Given data START
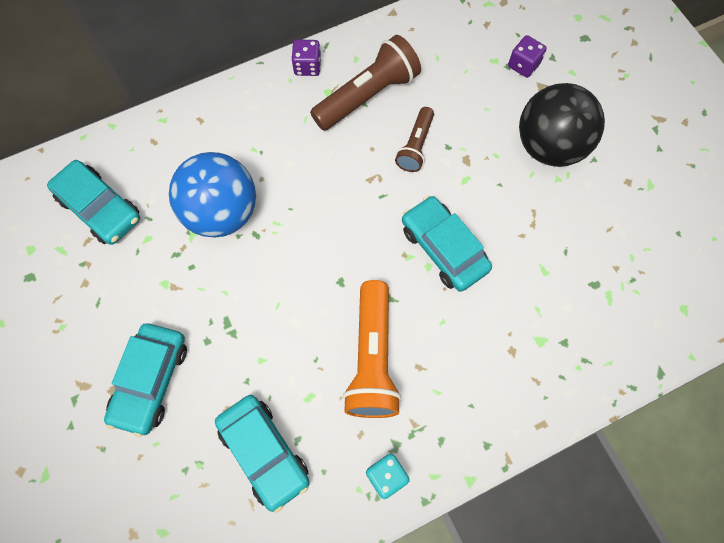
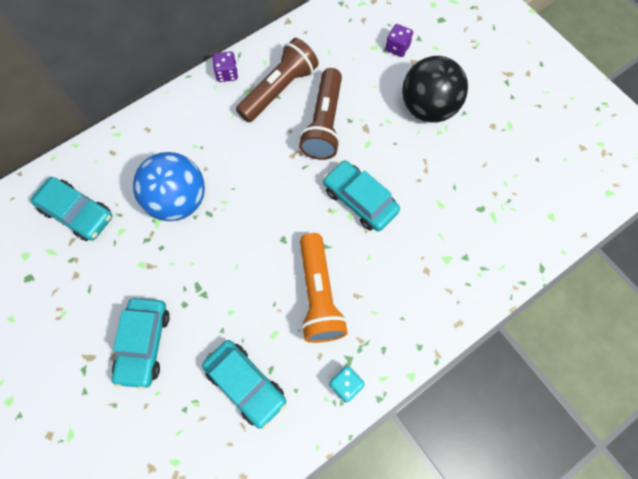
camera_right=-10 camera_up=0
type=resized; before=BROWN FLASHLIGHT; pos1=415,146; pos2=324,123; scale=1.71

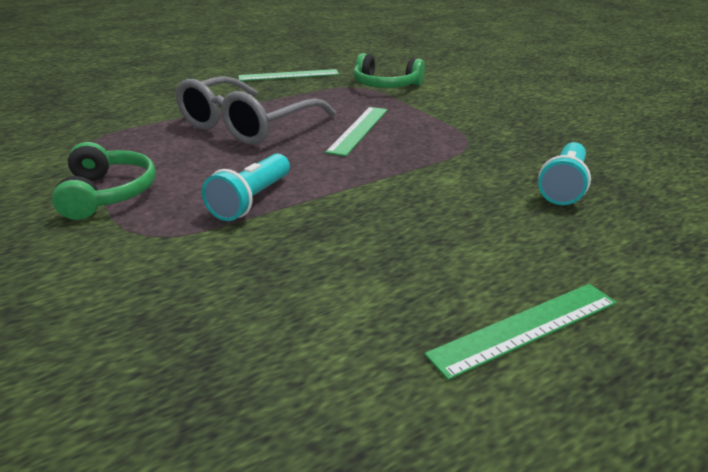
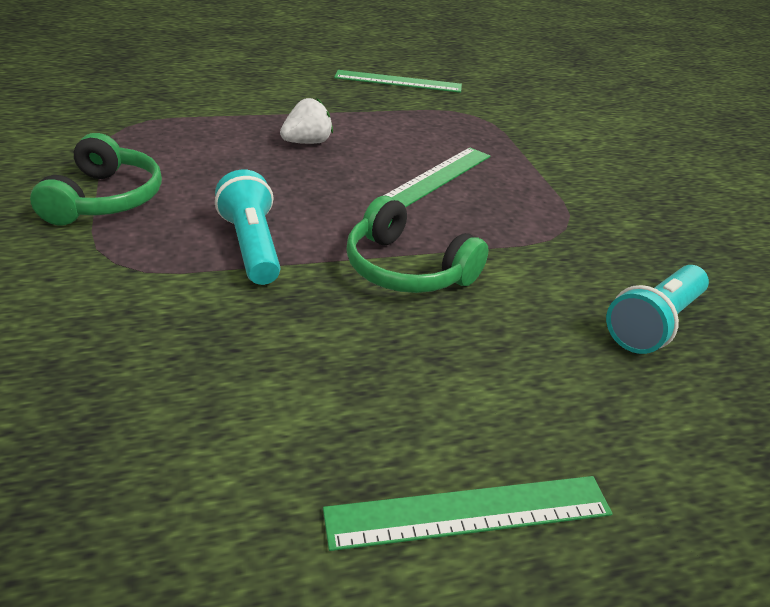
camera_right=15 camera_up=5
type=replaced; before=GREY GLASSES; after=WHITE STRAWBERRY; pos1=247,125; pos2=307,142
type=turned; before=TURQUOISE FLASHLIGHT; pos1=251,200; pos2=252,246; turn=120
type=moved; before=GREEN HEADPHONES; pos1=385,85; pos2=407,269

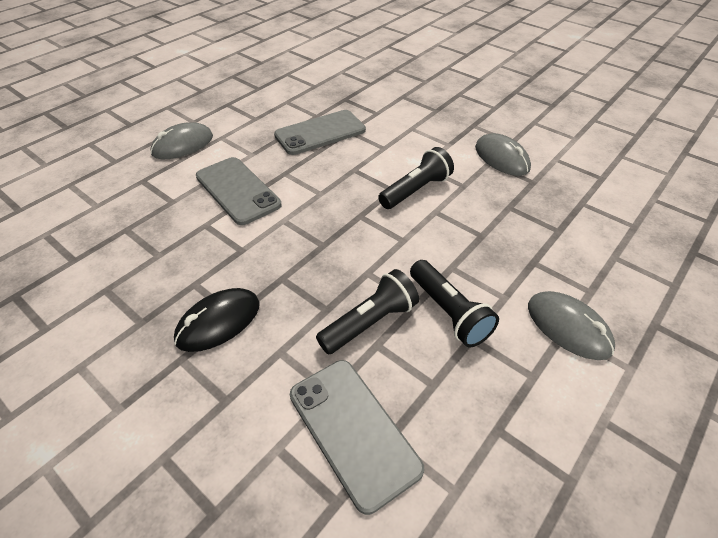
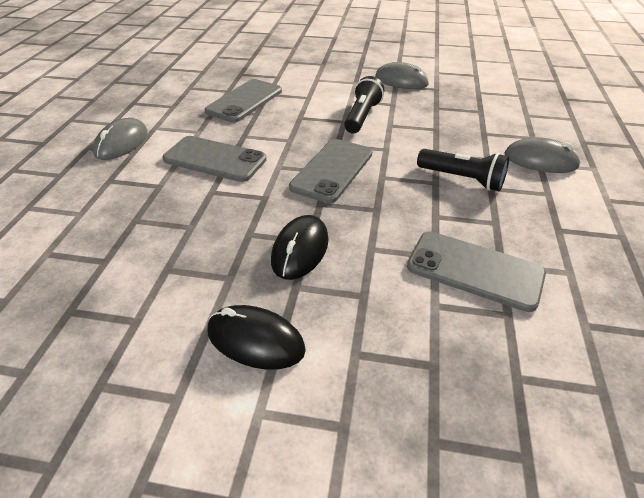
camera_right=-30 camera_up=-5
type=removed; before=BLACK FLASHLIGHT; pos1=370,322
type=added; after=BLACK MOUSE; pos2=255,340
type=added; after=GREY PHONE; pos2=332,170

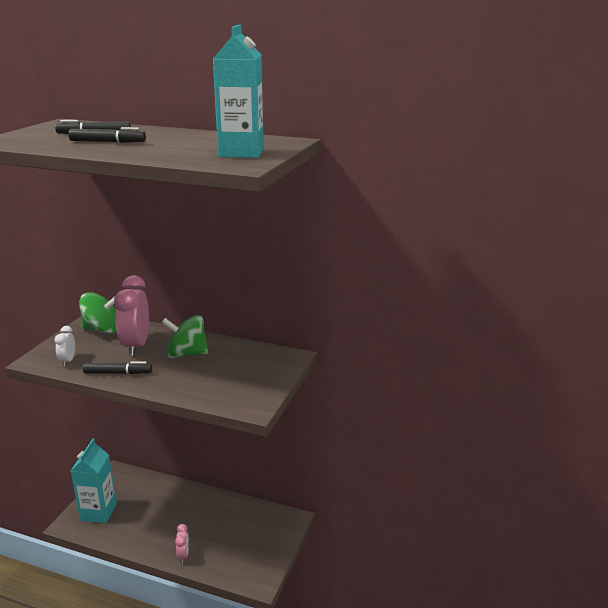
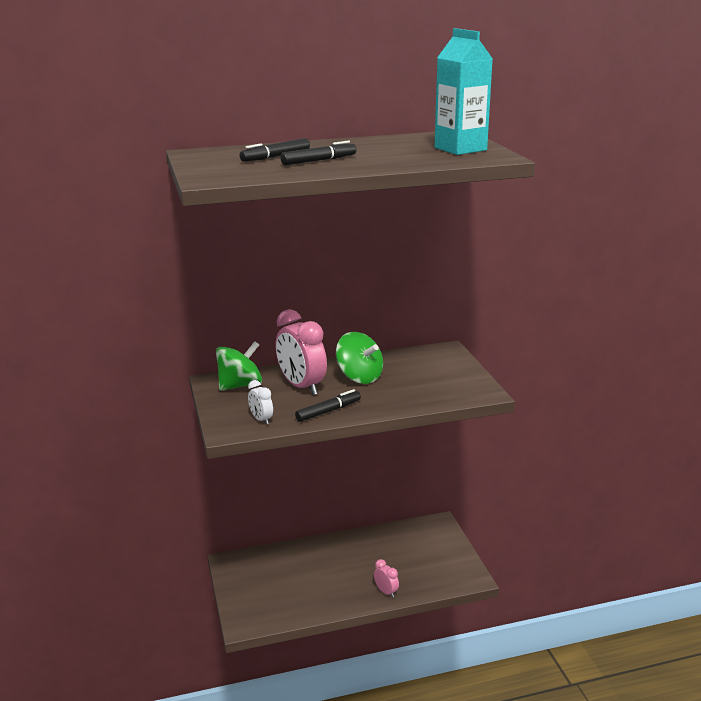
camera_right=-35 camera_up=0
type=removed; before=TURQUOISE CARTON; pos1=98,512
type=turned; before=GREEN SPINNING TOP; pos1=186,354; pos2=359,377; turn=-105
Given data END
For this exercise, transcribe exactly the part of the records above that opens with the line containing "type=replaced; before=GREY GLASSES;" and closes with the one containing "type=removed; before=BLACK FLASHLIGHT;". Pictures are not part of the copy.

**Expected answer**
type=replaced; before=GREY GLASSES; after=WHITE STRAWBERRY; pos1=247,125; pos2=307,142
type=turned; before=TURQUOISE FLASHLIGHT; pos1=251,200; pos2=252,246; turn=120
type=moved; before=GREEN HEADPHONES; pos1=385,85; pos2=407,269

camera_right=-30 camera_up=-5
type=removed; before=BLACK FLASHLIGHT; pos1=370,322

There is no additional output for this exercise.